■ Task statement:
Report how many lines in the records below contain the word "MATRIX". Give only the number.

[[ Available data open ]]

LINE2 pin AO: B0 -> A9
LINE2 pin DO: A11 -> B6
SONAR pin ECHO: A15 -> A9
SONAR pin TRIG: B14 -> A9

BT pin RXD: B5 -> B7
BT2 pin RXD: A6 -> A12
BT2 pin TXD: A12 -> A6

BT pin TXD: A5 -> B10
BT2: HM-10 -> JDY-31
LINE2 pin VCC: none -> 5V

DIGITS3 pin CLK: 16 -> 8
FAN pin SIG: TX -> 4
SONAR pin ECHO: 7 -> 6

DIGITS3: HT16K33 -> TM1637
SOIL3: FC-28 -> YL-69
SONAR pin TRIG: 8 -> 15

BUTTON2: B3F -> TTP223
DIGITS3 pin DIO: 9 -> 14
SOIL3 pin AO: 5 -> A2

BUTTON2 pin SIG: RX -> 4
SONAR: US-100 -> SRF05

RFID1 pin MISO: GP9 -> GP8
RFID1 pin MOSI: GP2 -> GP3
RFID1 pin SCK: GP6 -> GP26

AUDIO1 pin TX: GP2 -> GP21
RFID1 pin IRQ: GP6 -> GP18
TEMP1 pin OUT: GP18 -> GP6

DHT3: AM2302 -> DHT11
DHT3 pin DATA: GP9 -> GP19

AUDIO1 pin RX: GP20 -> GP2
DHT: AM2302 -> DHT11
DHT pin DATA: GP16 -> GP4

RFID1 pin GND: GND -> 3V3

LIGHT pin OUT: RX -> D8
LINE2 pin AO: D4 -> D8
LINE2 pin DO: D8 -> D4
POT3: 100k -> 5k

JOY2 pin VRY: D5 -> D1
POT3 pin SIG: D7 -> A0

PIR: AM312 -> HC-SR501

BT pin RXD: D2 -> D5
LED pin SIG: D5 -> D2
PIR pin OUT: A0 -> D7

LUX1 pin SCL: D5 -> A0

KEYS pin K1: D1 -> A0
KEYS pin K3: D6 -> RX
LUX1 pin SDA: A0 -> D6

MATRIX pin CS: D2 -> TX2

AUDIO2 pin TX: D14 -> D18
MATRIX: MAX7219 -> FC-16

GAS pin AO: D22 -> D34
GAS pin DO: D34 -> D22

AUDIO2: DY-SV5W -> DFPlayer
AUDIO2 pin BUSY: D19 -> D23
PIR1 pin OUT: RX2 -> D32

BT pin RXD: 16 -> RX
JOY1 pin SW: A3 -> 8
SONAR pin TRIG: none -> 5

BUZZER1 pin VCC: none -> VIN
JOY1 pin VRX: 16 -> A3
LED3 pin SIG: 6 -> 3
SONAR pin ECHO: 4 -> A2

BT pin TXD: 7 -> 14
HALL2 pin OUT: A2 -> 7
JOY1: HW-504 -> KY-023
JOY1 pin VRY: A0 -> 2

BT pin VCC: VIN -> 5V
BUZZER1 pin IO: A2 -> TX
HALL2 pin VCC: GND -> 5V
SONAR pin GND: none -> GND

[[ Available data closed ]]

■ Response:
2